**Task objective:**
Reproduce each line below precisely. Drop the pictures.

**Change detection data:**
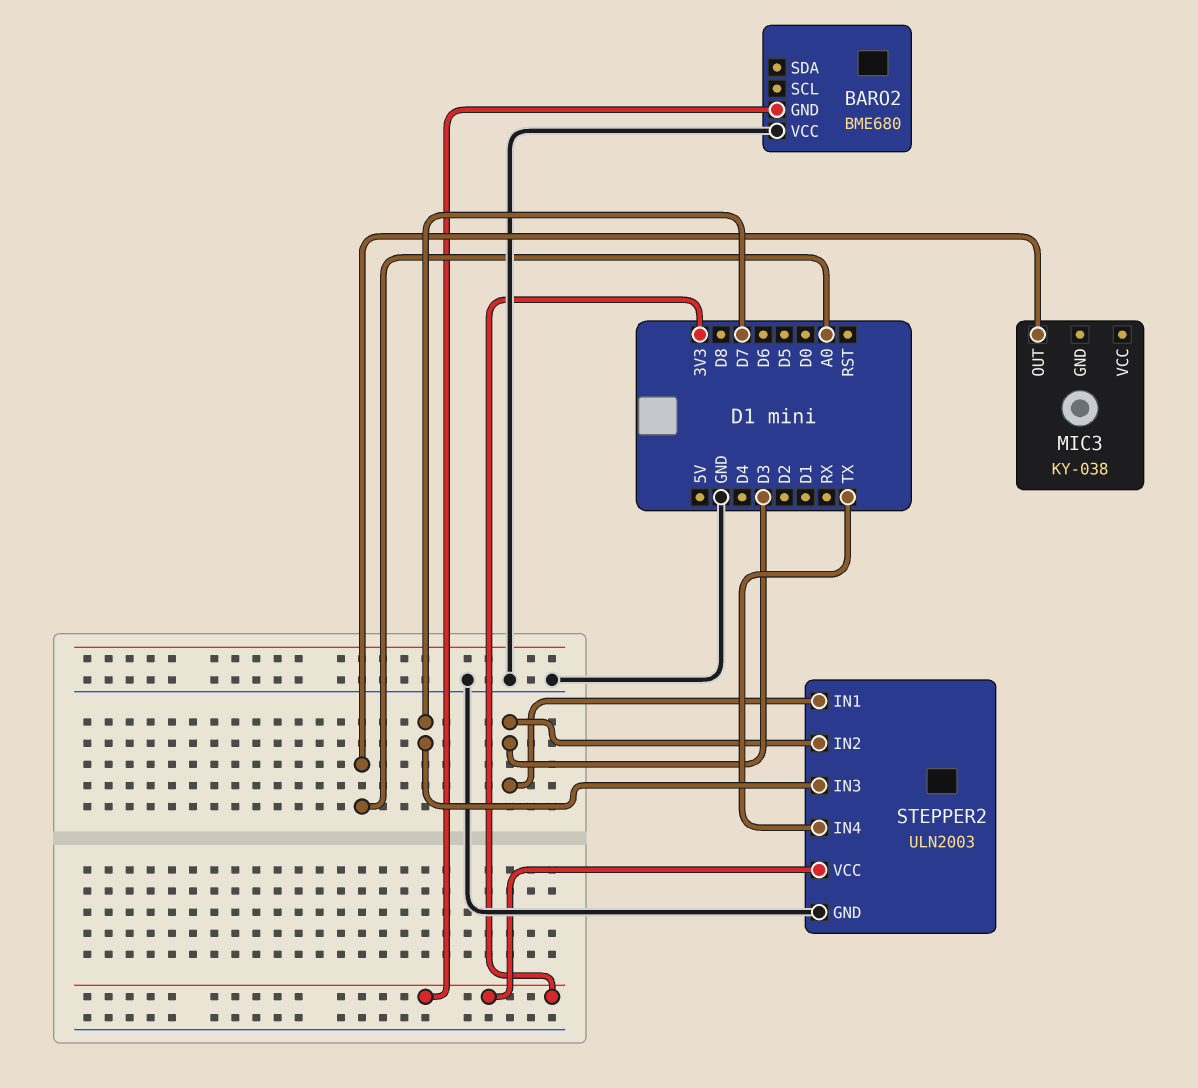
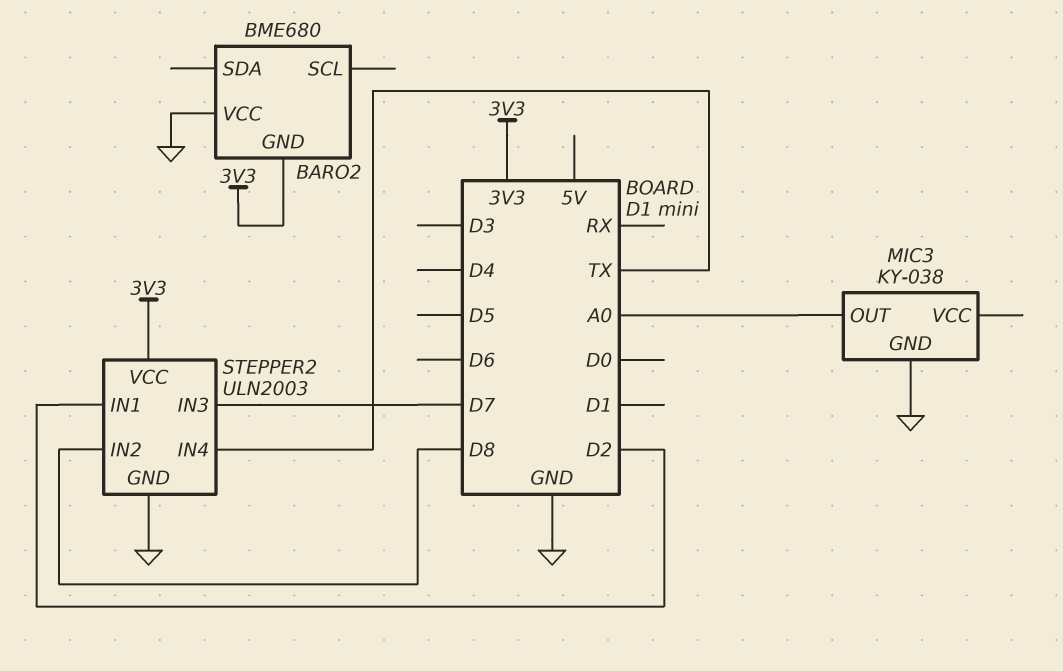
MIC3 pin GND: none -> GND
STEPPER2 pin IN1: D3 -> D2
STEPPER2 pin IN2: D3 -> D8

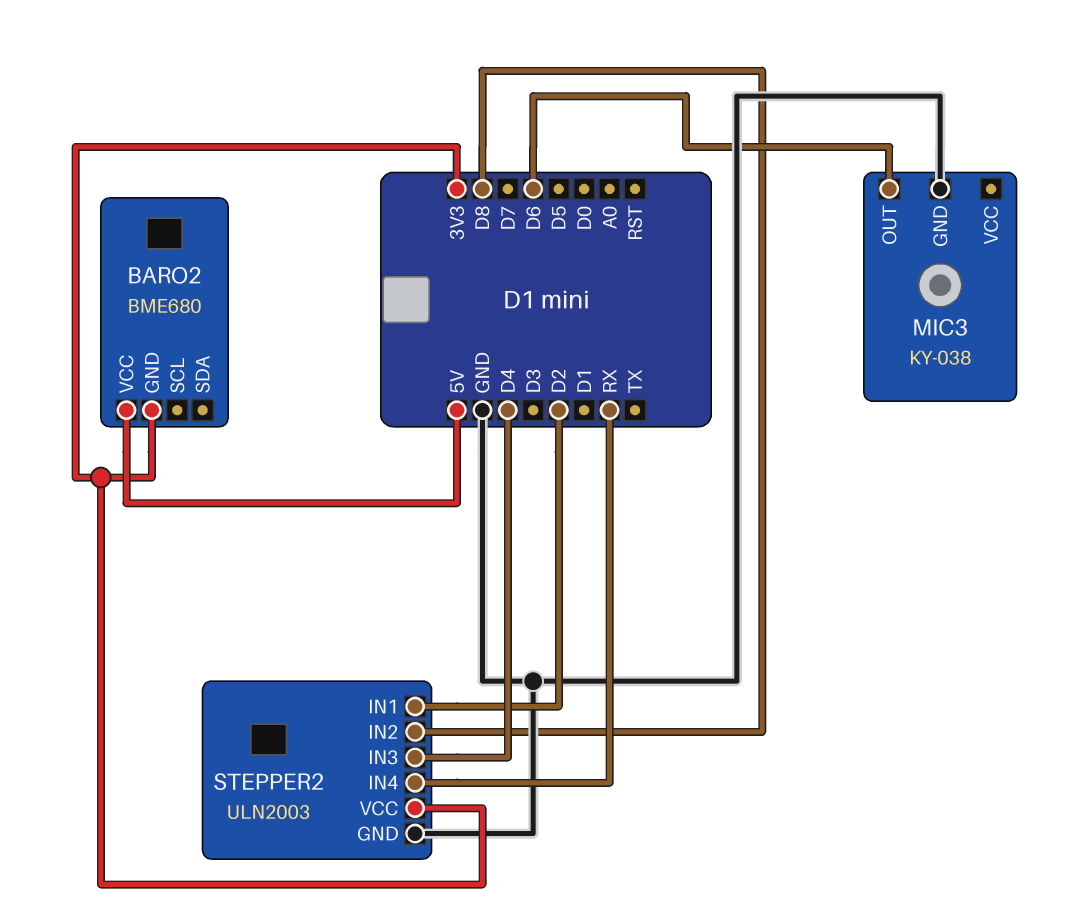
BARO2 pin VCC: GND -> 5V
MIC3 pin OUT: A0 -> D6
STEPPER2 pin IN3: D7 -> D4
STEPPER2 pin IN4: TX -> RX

**Your solution:**
MIC3 pin GND: none -> GND
STEPPER2 pin IN1: D3 -> D2
STEPPER2 pin IN2: D3 -> D8

BARO2 pin VCC: GND -> 5V
MIC3 pin OUT: A0 -> D6
STEPPER2 pin IN3: D7 -> D4
STEPPER2 pin IN4: TX -> RX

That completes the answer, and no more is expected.